◆ Activity: Please print out the entries below unchanged and skip the images.

Before-and-after object lists:
Start of Block

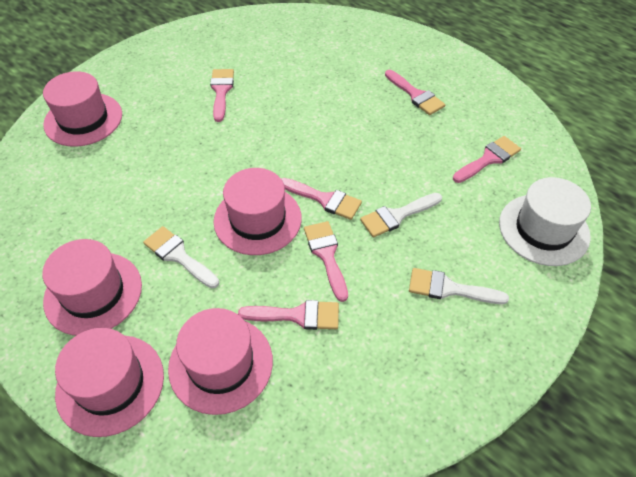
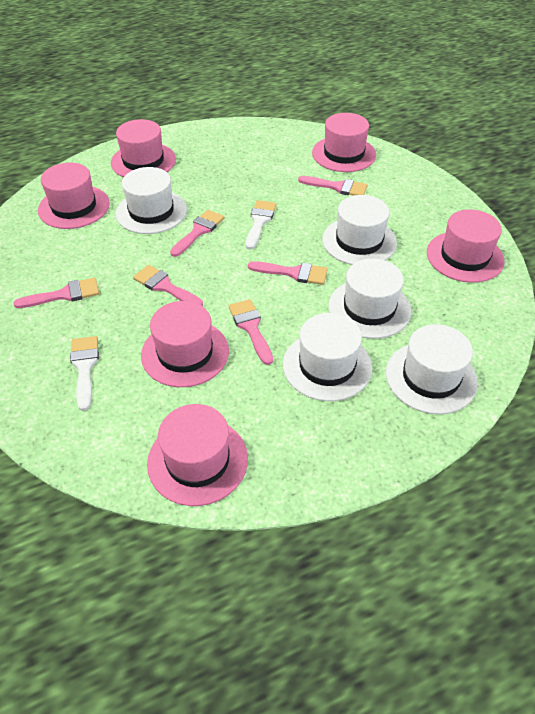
pink hat: 5 -> 6
white brush: 3 -> 2
white hat: 1 -> 5

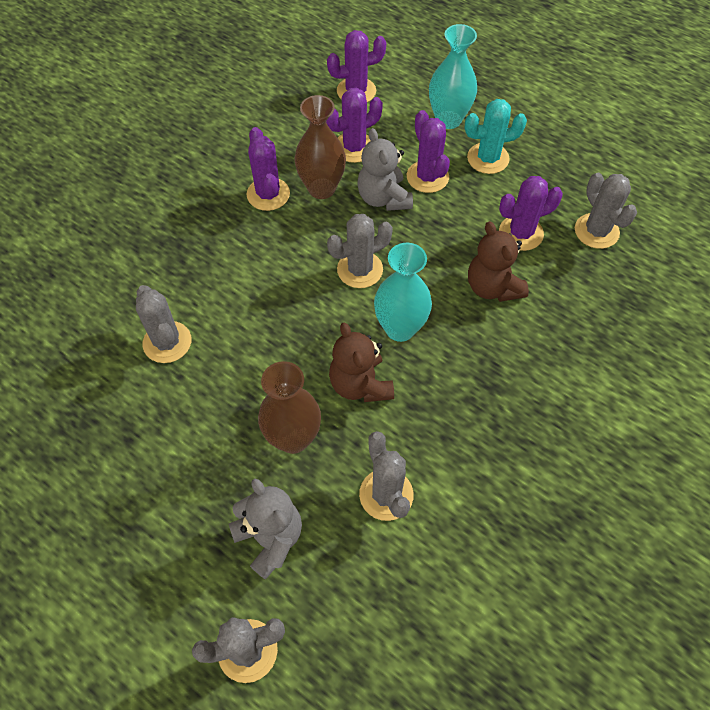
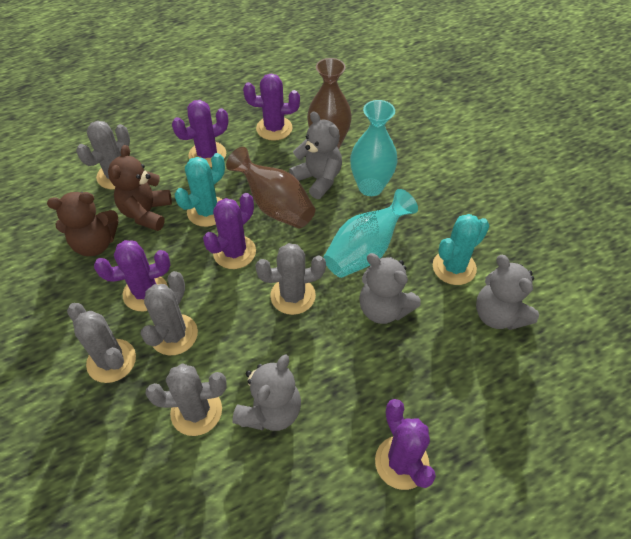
grey teddy bear: 2 -> 4
turquoise cactus: 1 -> 2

End of Block

◆ Finished task:
pink hat: 5 -> 6
white brush: 3 -> 2
white hat: 1 -> 5

grey teddy bear: 2 -> 4
turquoise cactus: 1 -> 2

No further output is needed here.